### Instructions for the task
Every line of the material needs an exact copy, apart from the images.

### Material for this task
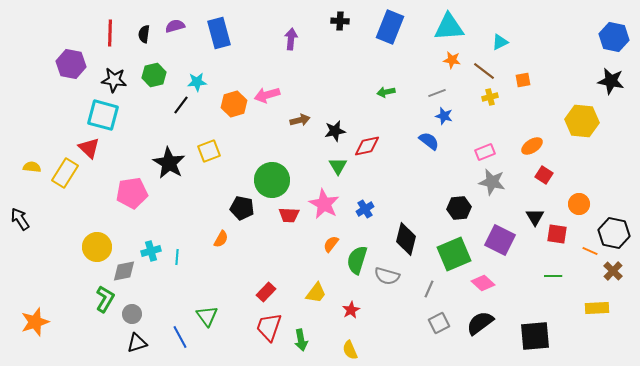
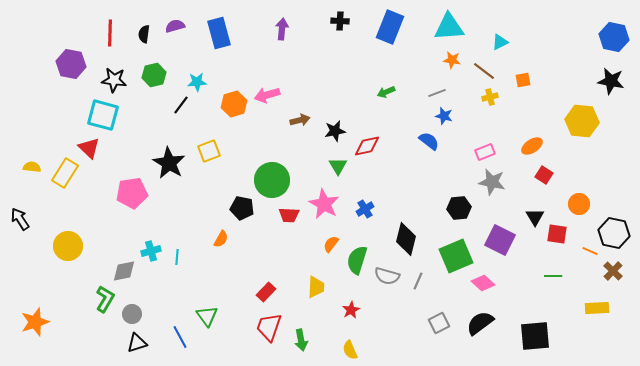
purple arrow at (291, 39): moved 9 px left, 10 px up
green arrow at (386, 92): rotated 12 degrees counterclockwise
yellow circle at (97, 247): moved 29 px left, 1 px up
green square at (454, 254): moved 2 px right, 2 px down
gray line at (429, 289): moved 11 px left, 8 px up
yellow trapezoid at (316, 293): moved 6 px up; rotated 35 degrees counterclockwise
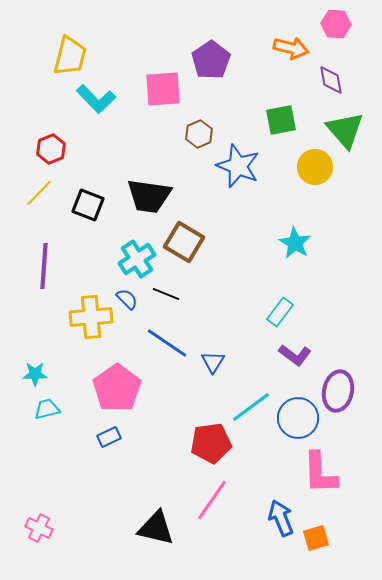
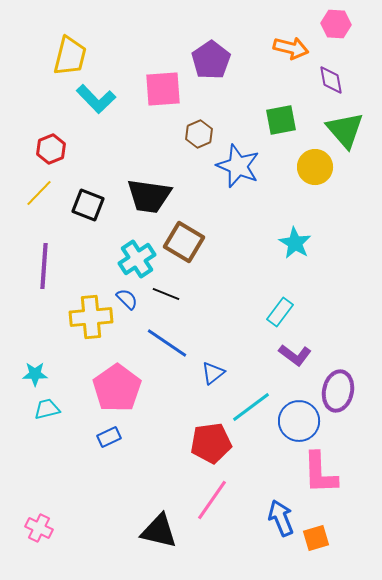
blue triangle at (213, 362): moved 11 px down; rotated 20 degrees clockwise
blue circle at (298, 418): moved 1 px right, 3 px down
black triangle at (156, 528): moved 3 px right, 3 px down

### Written solution
purple arrow at (291, 39): moved 9 px left, 10 px up
green arrow at (386, 92): rotated 12 degrees counterclockwise
yellow circle at (97, 247): moved 29 px left, 1 px up
green square at (454, 254): moved 2 px right, 2 px down
gray line at (429, 289): moved 11 px left, 8 px up
yellow trapezoid at (316, 293): moved 6 px up; rotated 35 degrees counterclockwise
blue triangle at (213, 362): moved 11 px down; rotated 20 degrees clockwise
blue circle at (298, 418): moved 1 px right, 3 px down
black triangle at (156, 528): moved 3 px right, 3 px down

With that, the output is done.